- **Record set**:
*** Block opens ***

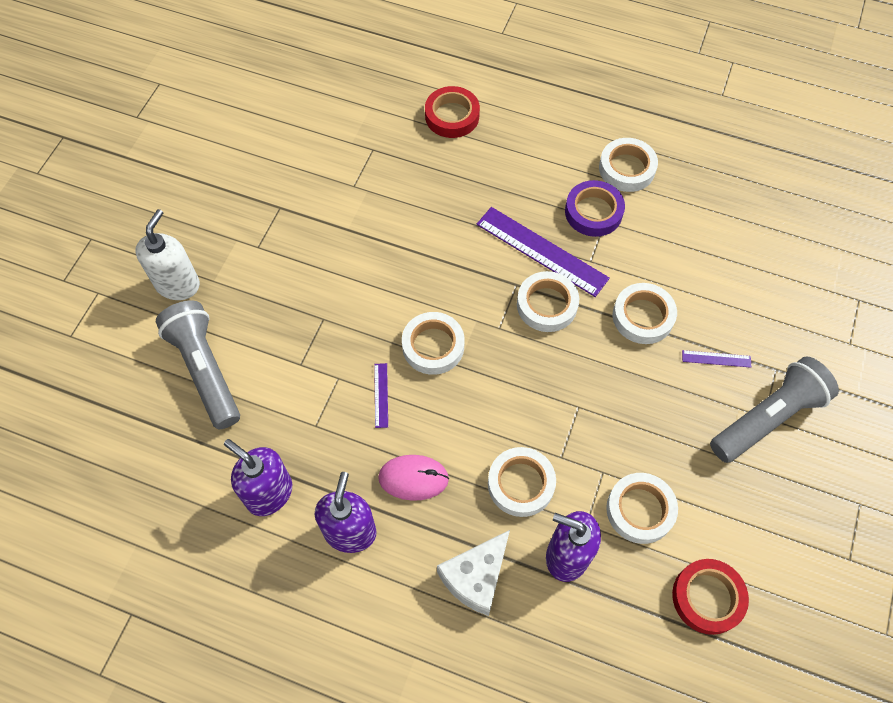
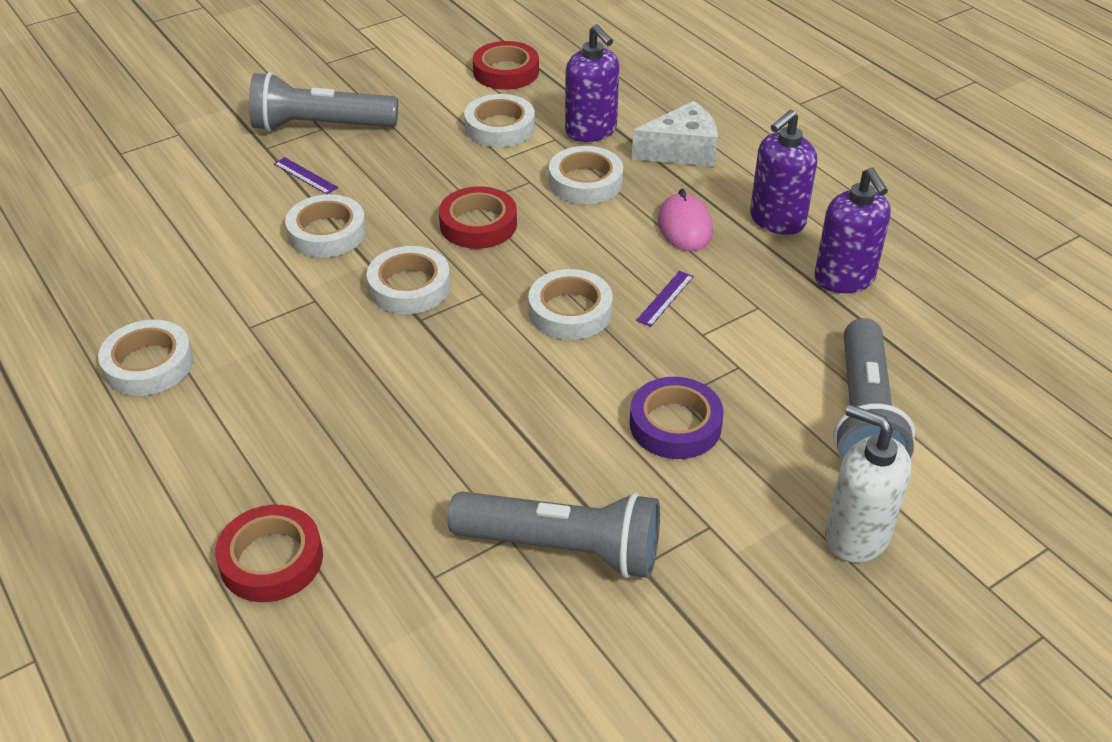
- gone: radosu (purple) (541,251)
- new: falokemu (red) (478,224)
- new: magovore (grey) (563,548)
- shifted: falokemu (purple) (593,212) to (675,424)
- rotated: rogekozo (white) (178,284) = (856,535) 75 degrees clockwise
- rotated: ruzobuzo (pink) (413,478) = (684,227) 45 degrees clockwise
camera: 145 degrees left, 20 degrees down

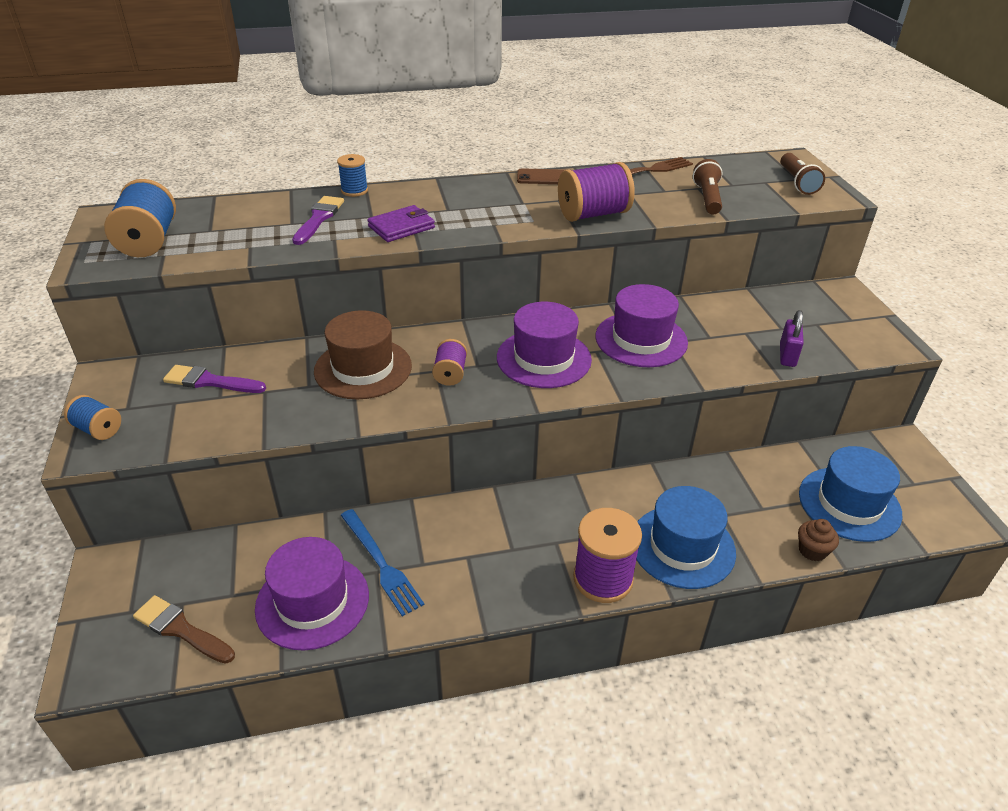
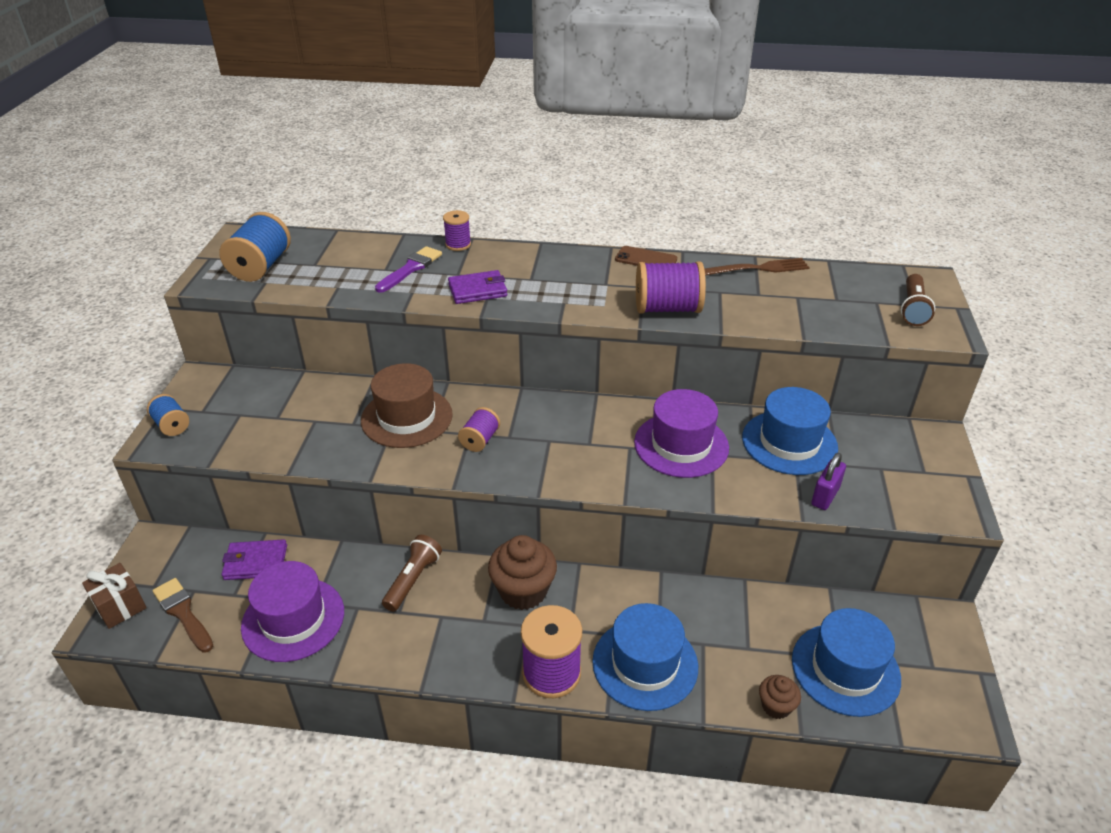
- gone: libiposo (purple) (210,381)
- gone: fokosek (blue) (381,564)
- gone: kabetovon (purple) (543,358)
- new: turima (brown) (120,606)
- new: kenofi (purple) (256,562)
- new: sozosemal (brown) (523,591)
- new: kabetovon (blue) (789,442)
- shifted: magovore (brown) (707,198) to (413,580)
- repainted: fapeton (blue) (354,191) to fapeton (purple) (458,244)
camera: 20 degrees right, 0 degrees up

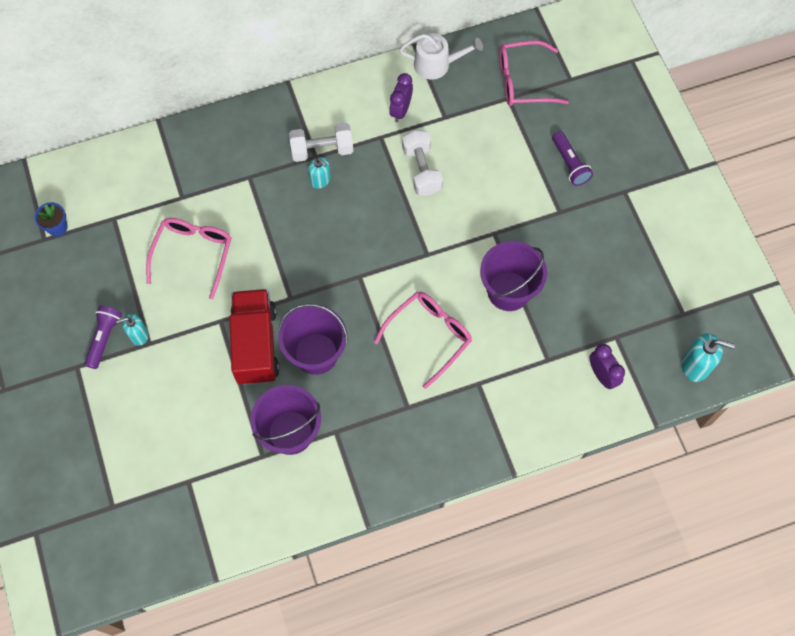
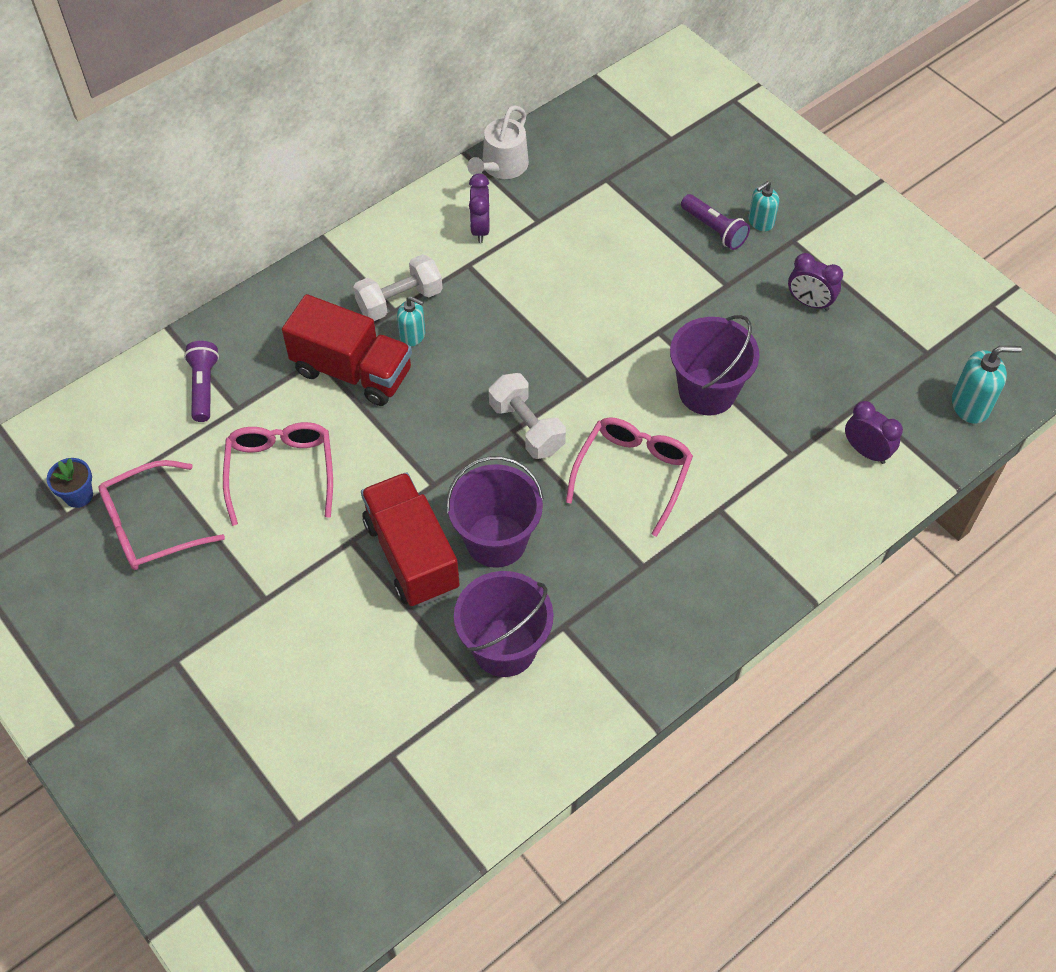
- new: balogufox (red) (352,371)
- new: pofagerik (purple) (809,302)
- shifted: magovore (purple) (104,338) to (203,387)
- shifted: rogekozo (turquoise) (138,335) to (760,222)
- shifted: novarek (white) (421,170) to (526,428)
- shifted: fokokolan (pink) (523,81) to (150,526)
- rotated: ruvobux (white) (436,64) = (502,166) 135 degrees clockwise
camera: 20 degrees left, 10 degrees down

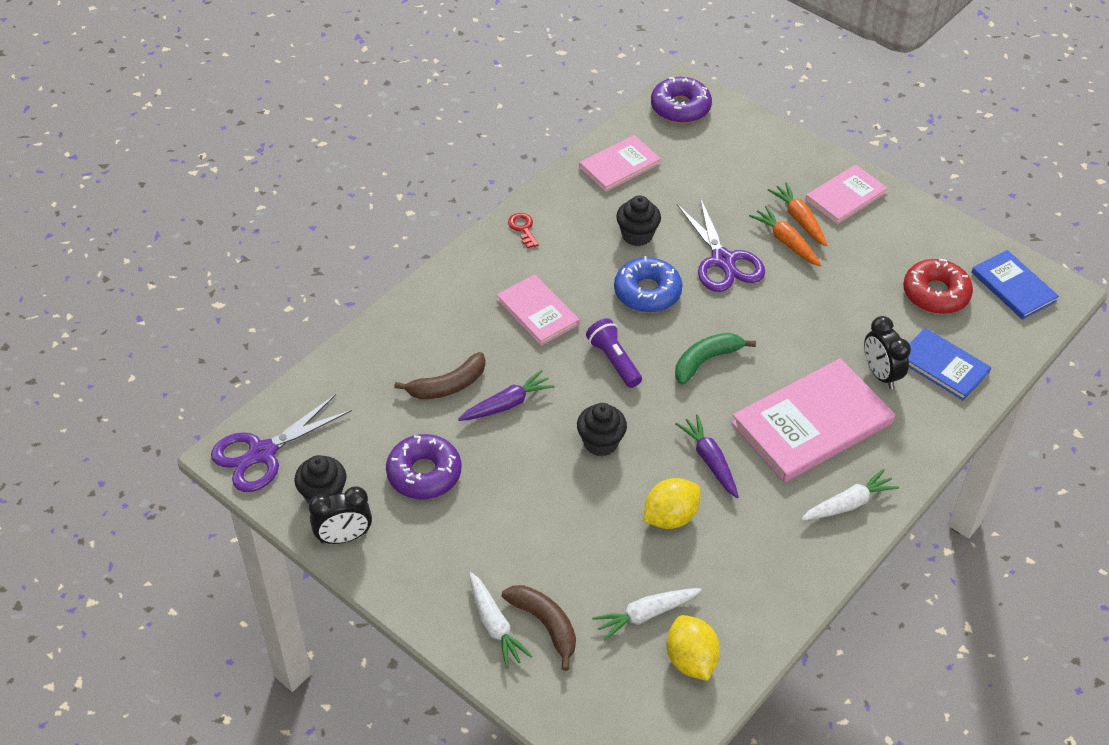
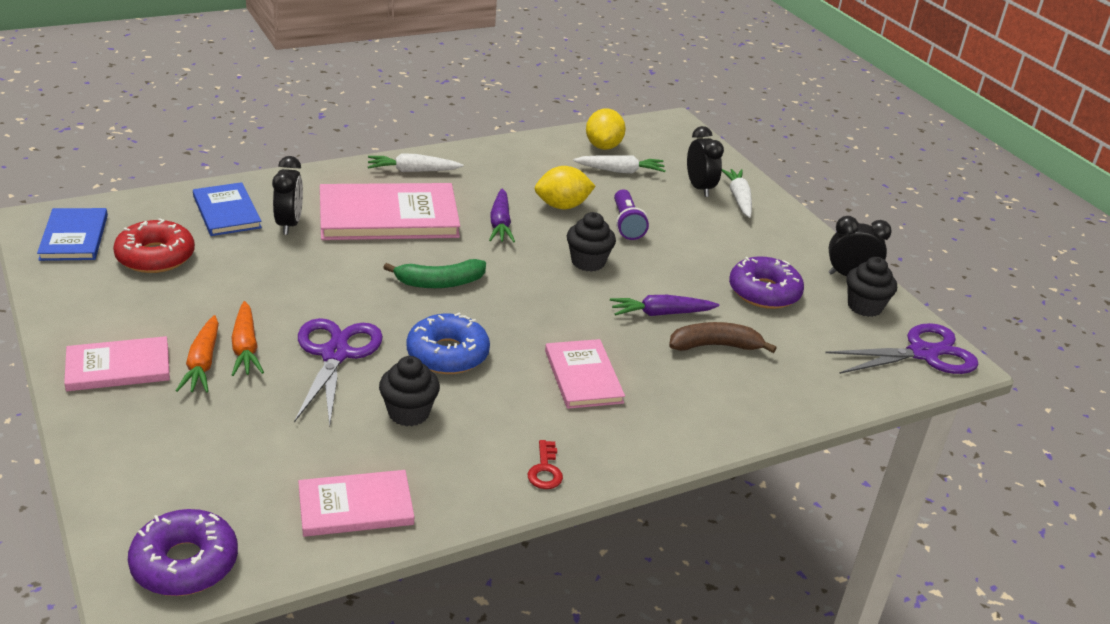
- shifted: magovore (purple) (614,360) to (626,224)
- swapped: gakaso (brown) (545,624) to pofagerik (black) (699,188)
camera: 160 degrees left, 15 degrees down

*** Block closes ***

- **Problem requirements**: What should be set down is every line from the opening of the records through the line that contains "- rotated: ruzobuzo", exactly, with pictures left out.

- **Completed exercise**:
- gone: radosu (purple) (541,251)
- new: falokemu (red) (478,224)
- new: magovore (grey) (563,548)
- shifted: falokemu (purple) (593,212) to (675,424)
- rotated: rogekozo (white) (178,284) = (856,535) 75 degrees clockwise
- rotated: ruzobuzo (pink) (413,478) = (684,227) 45 degrees clockwise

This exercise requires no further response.